» **Op te lossen probleem**
Geef de regels tussen de regel met "FQU: 11:21 -> 3:21" en de regel met "79: 3:39 -> 4:20", beide inbegrepen, letterlijk opnieuw weer. Laat alsjeblieft de afbeeldingen weg uit je antwoord.

» **Records voor opdracht**
::::

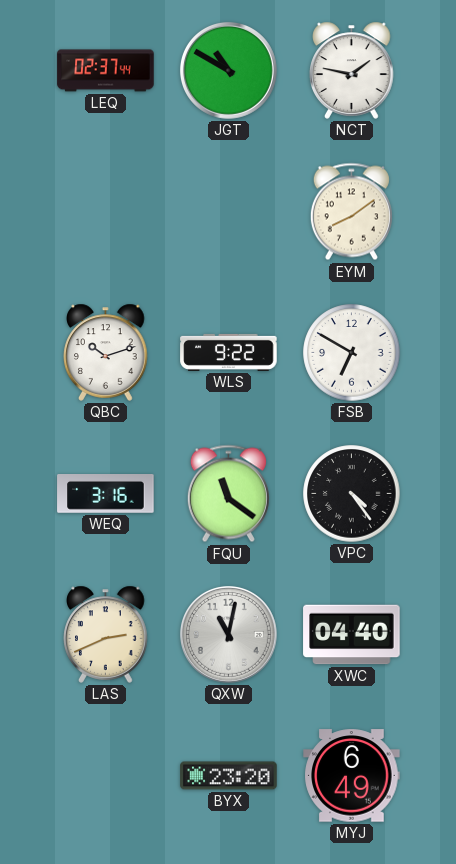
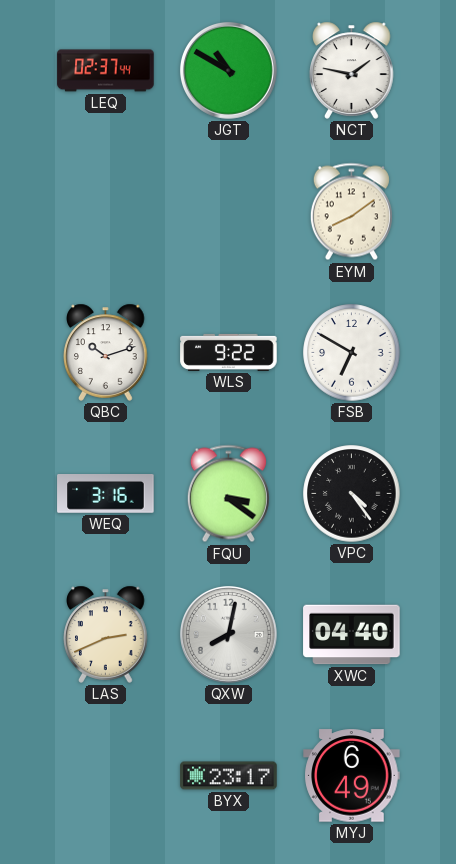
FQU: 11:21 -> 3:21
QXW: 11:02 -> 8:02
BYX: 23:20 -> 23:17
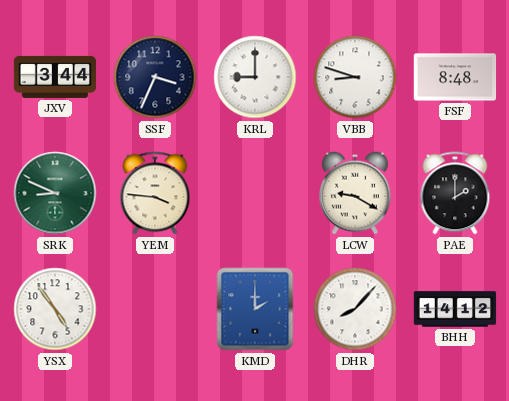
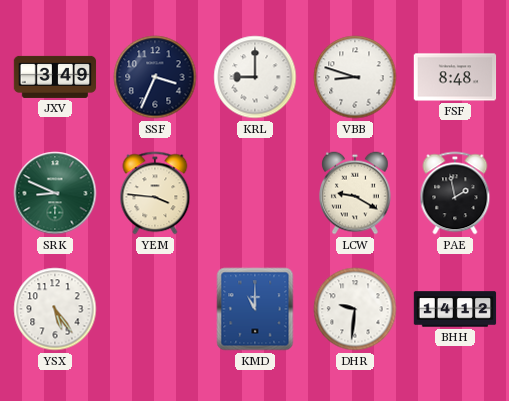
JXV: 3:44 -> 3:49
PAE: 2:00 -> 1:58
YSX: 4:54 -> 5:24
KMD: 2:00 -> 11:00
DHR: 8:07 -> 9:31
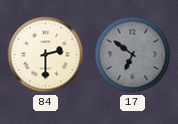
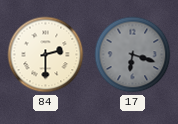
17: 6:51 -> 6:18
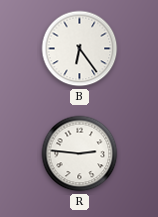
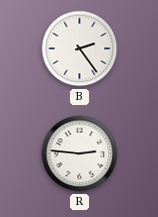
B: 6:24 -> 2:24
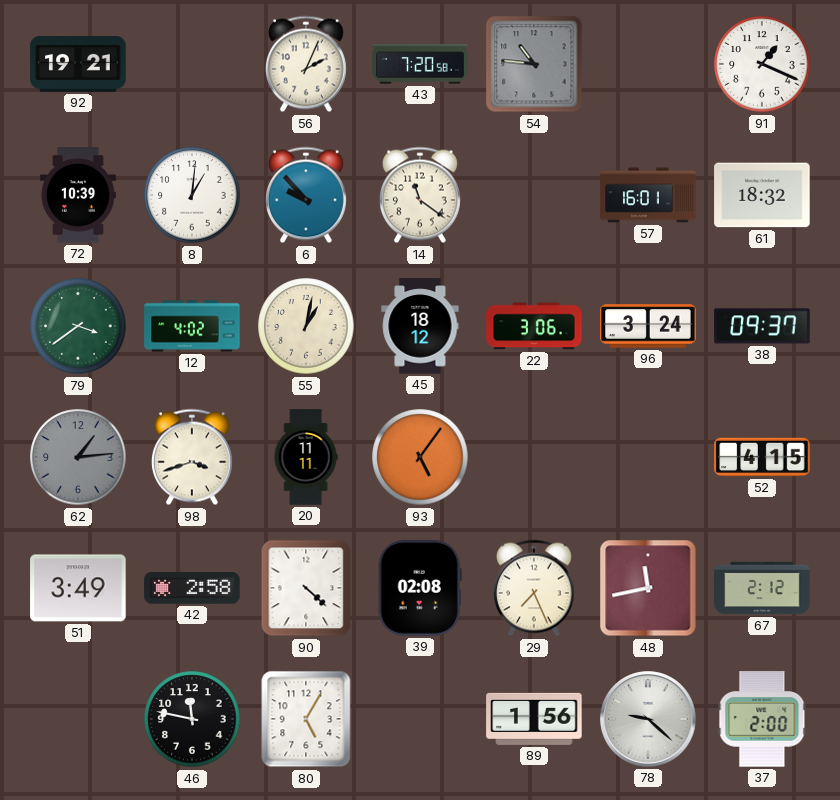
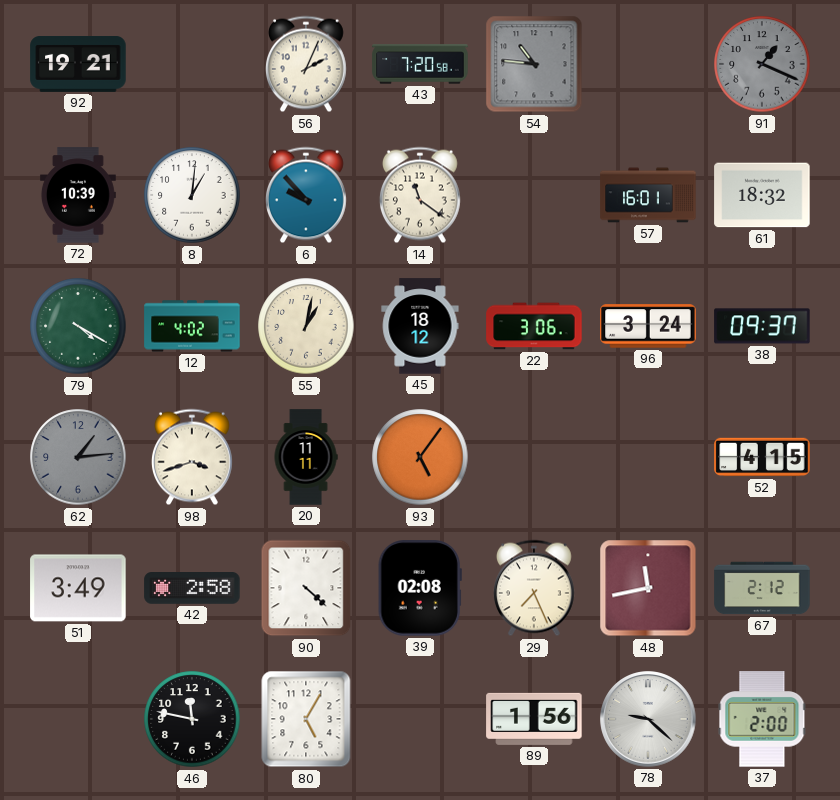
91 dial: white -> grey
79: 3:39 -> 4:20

::::

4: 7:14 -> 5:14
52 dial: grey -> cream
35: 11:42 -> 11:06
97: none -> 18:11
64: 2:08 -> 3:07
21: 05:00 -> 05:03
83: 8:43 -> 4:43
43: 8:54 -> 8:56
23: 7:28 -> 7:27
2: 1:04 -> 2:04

::::

» **Uitgevoerde opdracht**
FQU: 11:21 -> 3:21
QXW: 11:02 -> 8:02
BYX: 23:20 -> 23:17
JXV: 3:44 -> 3:49
PAE: 2:00 -> 1:58
YSX: 4:54 -> 5:24
KMD: 2:00 -> 11:00
DHR: 8:07 -> 9:31
17: 6:51 -> 6:18
B: 6:24 -> 2:24
91 dial: white -> grey
79: 3:39 -> 4:20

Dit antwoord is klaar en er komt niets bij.